[Dataset entries]
= Beginning of Section =
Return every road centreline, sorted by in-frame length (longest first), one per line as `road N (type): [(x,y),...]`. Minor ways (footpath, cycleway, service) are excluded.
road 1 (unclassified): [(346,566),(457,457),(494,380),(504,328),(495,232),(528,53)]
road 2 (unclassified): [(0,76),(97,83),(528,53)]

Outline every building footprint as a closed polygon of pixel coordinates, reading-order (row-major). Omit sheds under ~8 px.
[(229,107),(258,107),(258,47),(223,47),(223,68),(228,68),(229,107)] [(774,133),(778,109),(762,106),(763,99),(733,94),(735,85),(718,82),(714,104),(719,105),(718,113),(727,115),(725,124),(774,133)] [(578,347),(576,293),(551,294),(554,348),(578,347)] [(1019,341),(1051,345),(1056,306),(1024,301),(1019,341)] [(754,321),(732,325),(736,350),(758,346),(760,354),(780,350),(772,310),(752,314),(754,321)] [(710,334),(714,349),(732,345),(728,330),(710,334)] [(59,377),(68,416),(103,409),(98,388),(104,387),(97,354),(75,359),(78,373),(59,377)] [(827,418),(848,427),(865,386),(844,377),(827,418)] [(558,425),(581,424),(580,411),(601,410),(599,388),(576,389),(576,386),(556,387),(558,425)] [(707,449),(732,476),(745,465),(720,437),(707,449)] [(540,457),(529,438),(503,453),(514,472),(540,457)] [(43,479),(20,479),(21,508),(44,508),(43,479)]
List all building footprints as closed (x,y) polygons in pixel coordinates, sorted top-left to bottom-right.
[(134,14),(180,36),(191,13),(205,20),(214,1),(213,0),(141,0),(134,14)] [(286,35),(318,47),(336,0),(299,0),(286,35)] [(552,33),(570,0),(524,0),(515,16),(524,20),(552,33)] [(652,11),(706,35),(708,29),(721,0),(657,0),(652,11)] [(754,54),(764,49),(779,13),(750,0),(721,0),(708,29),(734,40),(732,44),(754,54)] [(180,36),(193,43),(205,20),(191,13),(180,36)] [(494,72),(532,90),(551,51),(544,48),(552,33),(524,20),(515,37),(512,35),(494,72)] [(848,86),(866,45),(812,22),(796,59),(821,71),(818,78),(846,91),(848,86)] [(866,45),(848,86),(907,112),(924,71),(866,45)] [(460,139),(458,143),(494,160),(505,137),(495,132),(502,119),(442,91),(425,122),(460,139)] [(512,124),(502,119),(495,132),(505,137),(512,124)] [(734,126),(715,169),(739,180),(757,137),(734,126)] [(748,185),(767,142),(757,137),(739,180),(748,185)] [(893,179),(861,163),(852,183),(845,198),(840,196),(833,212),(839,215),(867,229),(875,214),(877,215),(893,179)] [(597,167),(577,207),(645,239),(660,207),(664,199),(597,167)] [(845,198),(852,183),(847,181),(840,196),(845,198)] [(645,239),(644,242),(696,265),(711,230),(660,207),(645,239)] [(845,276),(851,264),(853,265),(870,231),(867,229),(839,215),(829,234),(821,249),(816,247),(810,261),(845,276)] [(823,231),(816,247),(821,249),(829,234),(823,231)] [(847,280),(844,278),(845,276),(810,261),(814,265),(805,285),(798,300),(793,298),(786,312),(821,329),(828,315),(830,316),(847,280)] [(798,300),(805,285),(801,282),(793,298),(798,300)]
= End of Section =
_Task item_: Every entry needs to be copied again exactly.

_Task response_:
Return every road centreline, sorted by in-frame length (longest first), one per line as `road N (type): [(x,y),...]`. Minor ways (footpath, cycleway, service) are excluded.
road 1 (unclassified): [(346,566),(457,457),(494,380),(504,328),(495,232),(528,53)]
road 2 (unclassified): [(0,76),(97,83),(528,53)]

Outline every building footprint as a closed polygon of pixel coordinates, reading-order (row-major). Omit sheds under ~8 px.
[(229,107),(258,107),(258,47),(223,47),(223,68),(228,68),(229,107)] [(774,133),(778,109),(762,106),(763,99),(733,94),(735,85),(718,82),(714,104),(719,105),(718,113),(727,115),(725,124),(774,133)] [(578,347),(576,293),(551,294),(554,348),(578,347)] [(1019,341),(1051,345),(1056,306),(1024,301),(1019,341)] [(754,321),(732,325),(736,350),(758,346),(760,354),(780,350),(772,310),(752,314),(754,321)] [(710,334),(714,349),(732,345),(728,330),(710,334)] [(59,377),(68,416),(103,409),(98,388),(104,387),(97,354),(75,359),(78,373),(59,377)] [(827,418),(848,427),(865,386),(844,377),(827,418)] [(558,425),(581,424),(580,411),(601,410),(599,388),(576,389),(576,386),(556,387),(558,425)] [(707,449),(732,476),(745,465),(720,437),(707,449)] [(540,457),(529,438),(503,453),(514,472),(540,457)] [(43,479),(20,479),(21,508),(44,508),(43,479)]
List all building footprints as closed (x,y) polygons in pixel coordinates, sorted top-left to bottom-right.
[(134,14),(180,36),(191,13),(205,20),(214,1),(213,0),(141,0),(134,14)] [(286,35),(318,47),(336,0),(299,0),(286,35)] [(552,33),(570,0),(524,0),(515,16),(524,20),(552,33)] [(652,11),(706,35),(708,29),(721,0),(657,0),(652,11)] [(754,54),(764,49),(779,13),(750,0),(721,0),(708,29),(734,40),(732,44),(754,54)] [(180,36),(193,43),(205,20),(191,13),(180,36)] [(494,72),(532,90),(551,51),(544,48),(552,33),(524,20),(515,37),(512,35),(494,72)] [(848,86),(866,45),(812,22),(796,59),(821,71),(818,78),(846,91),(848,86)] [(866,45),(848,86),(907,112),(924,71),(866,45)] [(460,139),(458,143),(494,160),(505,137),(495,132),(502,119),(442,91),(425,122),(460,139)] [(512,124),(502,119),(495,132),(505,137),(512,124)] [(734,126),(715,169),(739,180),(757,137),(734,126)] [(748,185),(767,142),(757,137),(739,180),(748,185)] [(893,179),(861,163),(852,183),(845,198),(840,196),(833,212),(839,215),(867,229),(875,214),(877,215),(893,179)] [(597,167),(577,207),(645,239),(660,207),(664,199),(597,167)] [(845,198),(852,183),(847,181),(840,196),(845,198)] [(645,239),(644,242),(696,265),(711,230),(660,207),(645,239)] [(845,276),(851,264),(853,265),(870,231),(867,229),(839,215),(829,234),(821,249),(816,247),(810,261),(845,276)] [(823,231),(816,247),(821,249),(829,234),(823,231)] [(847,280),(844,278),(845,276),(810,261),(814,265),(805,285),(798,300),(793,298),(786,312),(821,329),(828,315),(830,316),(847,280)] [(798,300),(805,285),(801,282),(793,298),(798,300)]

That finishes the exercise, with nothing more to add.